DATA FOR THIS TASK:

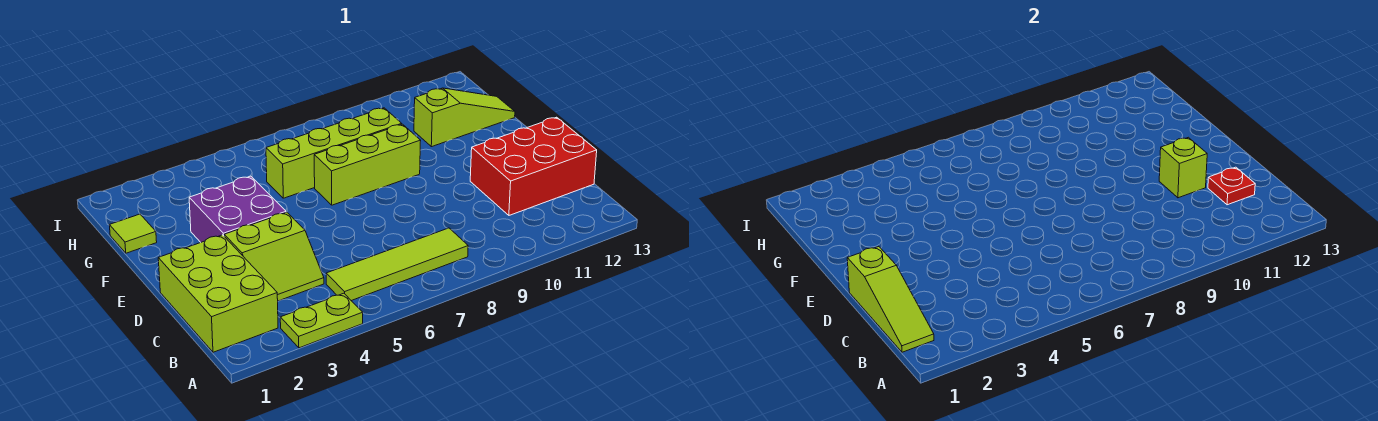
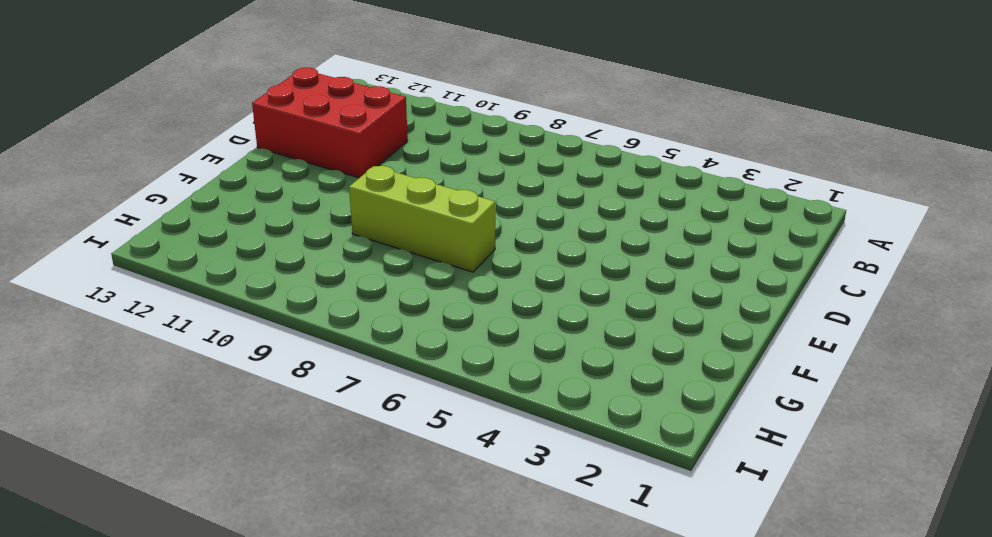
none -> lime 1x2 plate [280,293,363,348]
none -> lime 2x3 brick [158,235,278,352]
none -> lime 1x4 tile [326,228,468,301]

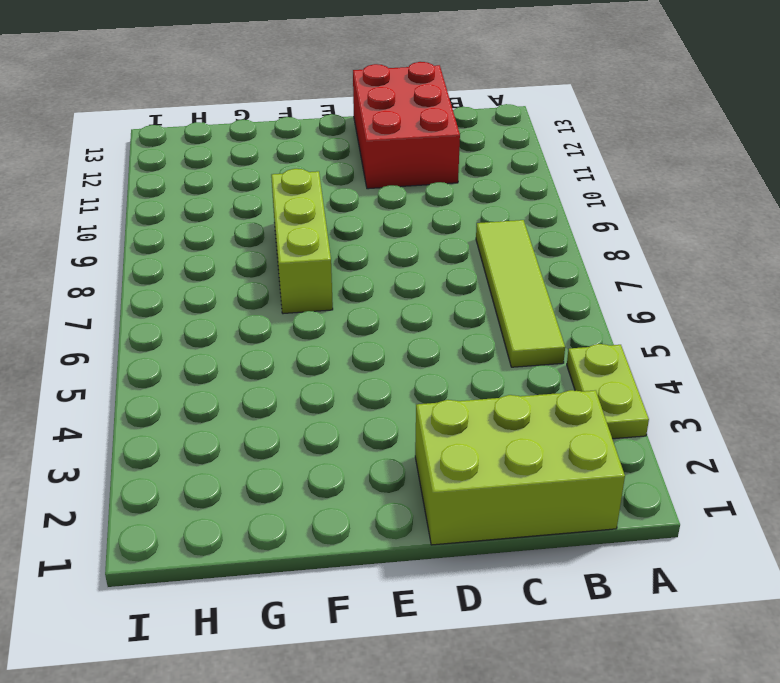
none -> lime 2x2 slope [224,212,324,301]
none -> purple 2x2 brick [189,176,286,242]
none -> lime 1x1 tile [109,214,157,253]

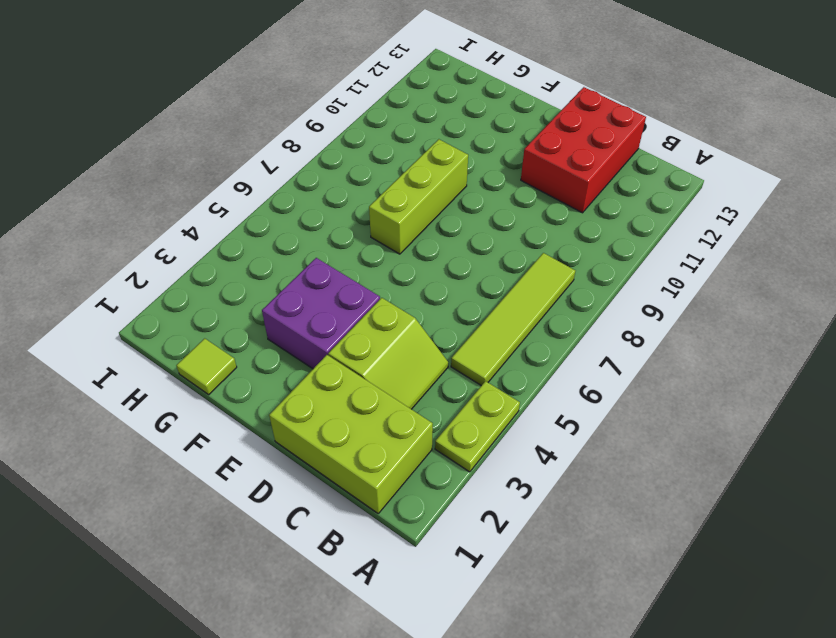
none -> lime 1x4 brick [266,108,402,198]
none -> lime 1x3 slope [414,88,515,147]
none -> lime 1x3 slope [847,247,934,352]

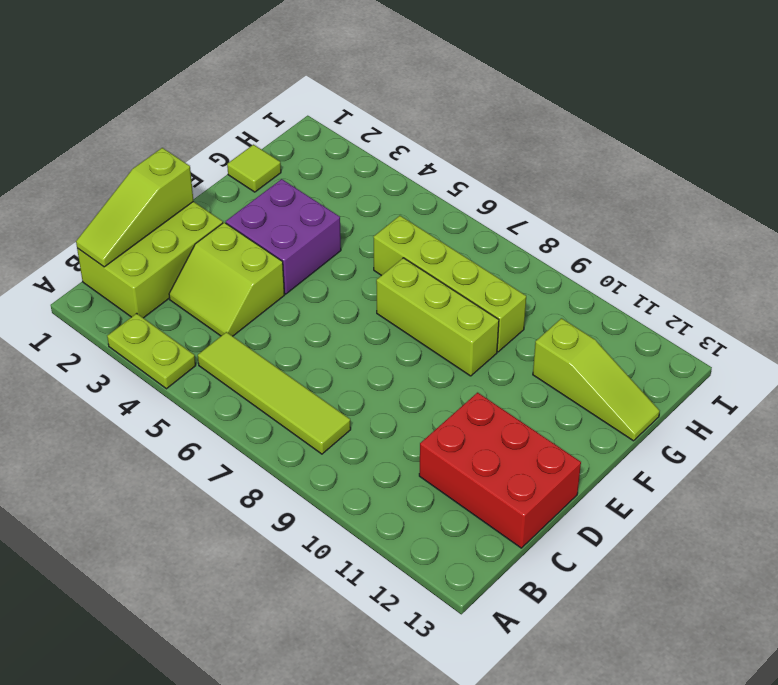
none -> red 1x1 plate [1208,167,1255,205]
none -> lime 1x1 brick [1159,137,1207,198]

INSTRUCTIONS TO FOLLOW: Copy out the lines above from the line containing "none -> lime 2x2 slope [224,212,324,301]" through the line containing "none -> red 1x1 plate [1208,167,1255,205]", exactly, and keep the pictures out.

COMPLETED EXERCISE:
none -> lime 2x2 slope [224,212,324,301]
none -> purple 2x2 brick [189,176,286,242]
none -> lime 1x1 tile [109,214,157,253]

none -> lime 1x4 brick [266,108,402,198]
none -> lime 1x3 slope [414,88,515,147]
none -> lime 1x3 slope [847,247,934,352]

none -> red 1x1 plate [1208,167,1255,205]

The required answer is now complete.